*WHAT YOU ARE ASKED TO DO*: Count the lines in the records below that contain the string "glass", treating uppercase and lowercase letters as distinct. Reply with the number alone.

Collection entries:
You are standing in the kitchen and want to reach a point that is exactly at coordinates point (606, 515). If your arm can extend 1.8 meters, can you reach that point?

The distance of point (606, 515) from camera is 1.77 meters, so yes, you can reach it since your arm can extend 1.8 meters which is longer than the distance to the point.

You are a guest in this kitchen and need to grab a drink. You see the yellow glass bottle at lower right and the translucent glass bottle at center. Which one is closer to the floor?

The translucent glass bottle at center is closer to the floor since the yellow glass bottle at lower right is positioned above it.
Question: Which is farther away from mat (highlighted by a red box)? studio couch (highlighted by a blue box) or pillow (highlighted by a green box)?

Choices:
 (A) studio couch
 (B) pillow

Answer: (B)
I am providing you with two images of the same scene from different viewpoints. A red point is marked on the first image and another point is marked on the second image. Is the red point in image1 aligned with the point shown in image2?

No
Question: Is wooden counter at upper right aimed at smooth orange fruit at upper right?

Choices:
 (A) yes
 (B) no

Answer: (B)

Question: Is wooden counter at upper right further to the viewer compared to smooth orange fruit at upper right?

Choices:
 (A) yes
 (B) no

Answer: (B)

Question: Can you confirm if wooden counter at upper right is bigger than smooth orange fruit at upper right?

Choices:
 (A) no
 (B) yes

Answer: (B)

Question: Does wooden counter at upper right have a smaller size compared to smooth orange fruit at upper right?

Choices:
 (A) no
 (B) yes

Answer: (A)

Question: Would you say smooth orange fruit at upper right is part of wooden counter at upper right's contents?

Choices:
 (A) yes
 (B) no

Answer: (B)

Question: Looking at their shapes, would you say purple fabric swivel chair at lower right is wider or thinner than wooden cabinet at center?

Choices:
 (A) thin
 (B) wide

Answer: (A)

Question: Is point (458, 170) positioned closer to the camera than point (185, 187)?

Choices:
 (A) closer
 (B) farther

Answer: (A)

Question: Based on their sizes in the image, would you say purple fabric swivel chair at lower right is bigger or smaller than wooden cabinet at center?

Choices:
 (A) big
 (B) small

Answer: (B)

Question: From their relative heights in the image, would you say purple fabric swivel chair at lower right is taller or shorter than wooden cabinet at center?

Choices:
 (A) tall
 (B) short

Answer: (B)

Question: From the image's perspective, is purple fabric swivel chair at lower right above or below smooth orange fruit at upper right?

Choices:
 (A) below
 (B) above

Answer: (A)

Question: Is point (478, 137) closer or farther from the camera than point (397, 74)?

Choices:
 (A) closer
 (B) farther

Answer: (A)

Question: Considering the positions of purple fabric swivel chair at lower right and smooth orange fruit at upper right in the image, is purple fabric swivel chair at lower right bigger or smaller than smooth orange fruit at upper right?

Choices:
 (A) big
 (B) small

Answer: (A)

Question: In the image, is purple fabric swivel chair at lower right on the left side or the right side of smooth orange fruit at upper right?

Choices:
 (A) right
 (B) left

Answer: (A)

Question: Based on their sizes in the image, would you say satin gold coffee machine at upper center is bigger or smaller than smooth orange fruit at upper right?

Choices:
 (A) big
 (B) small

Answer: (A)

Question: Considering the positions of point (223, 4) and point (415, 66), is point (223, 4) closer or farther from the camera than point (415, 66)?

*ANSWER TO THIS EXERCISE*: 2